### SOURCE RECORDS
::::::
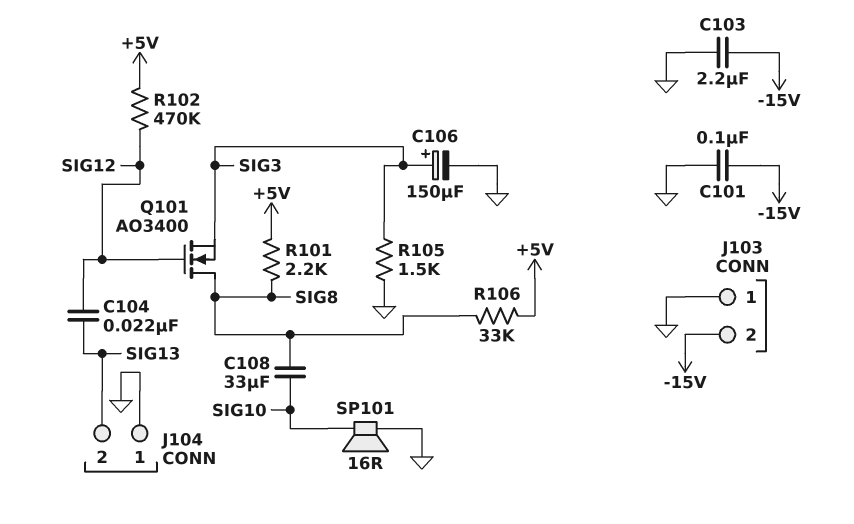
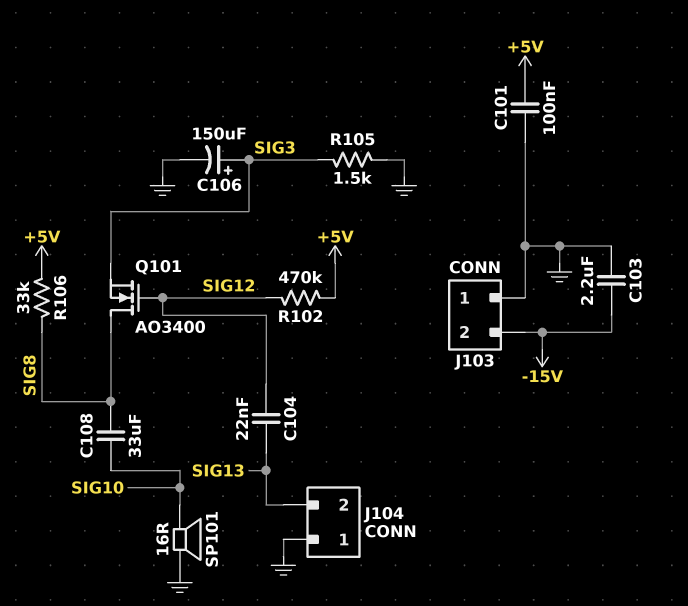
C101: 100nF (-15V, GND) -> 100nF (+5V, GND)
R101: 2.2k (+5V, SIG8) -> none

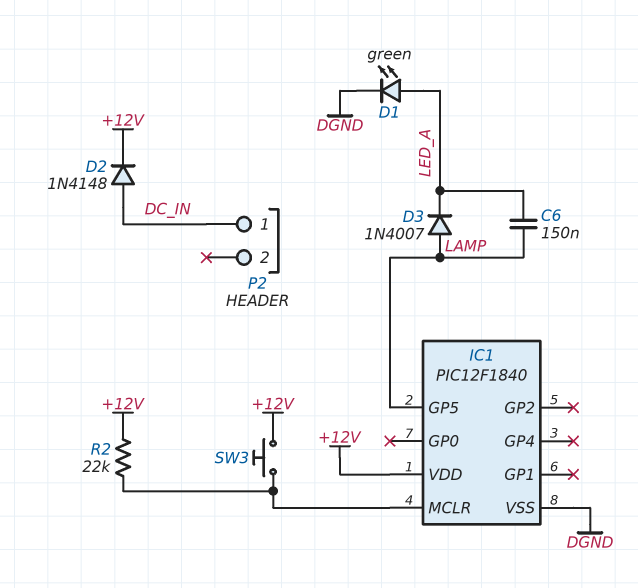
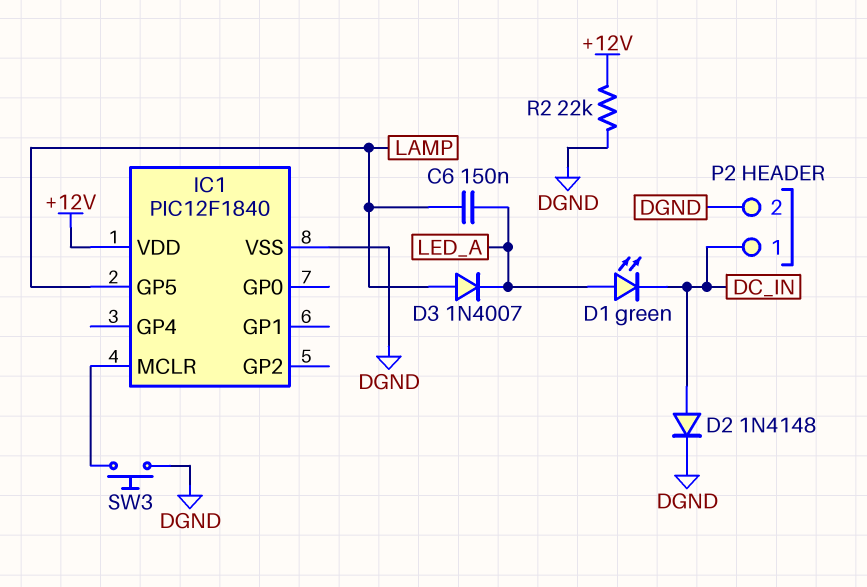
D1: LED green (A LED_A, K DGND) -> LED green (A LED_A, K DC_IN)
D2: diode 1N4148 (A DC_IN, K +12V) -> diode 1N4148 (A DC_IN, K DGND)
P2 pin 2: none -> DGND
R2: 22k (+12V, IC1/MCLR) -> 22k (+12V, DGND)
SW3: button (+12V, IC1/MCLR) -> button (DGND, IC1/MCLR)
::::::
### PROMPT
In the entries, how many lines include the string "DGND"? Only the number should be given.

### REPLY
5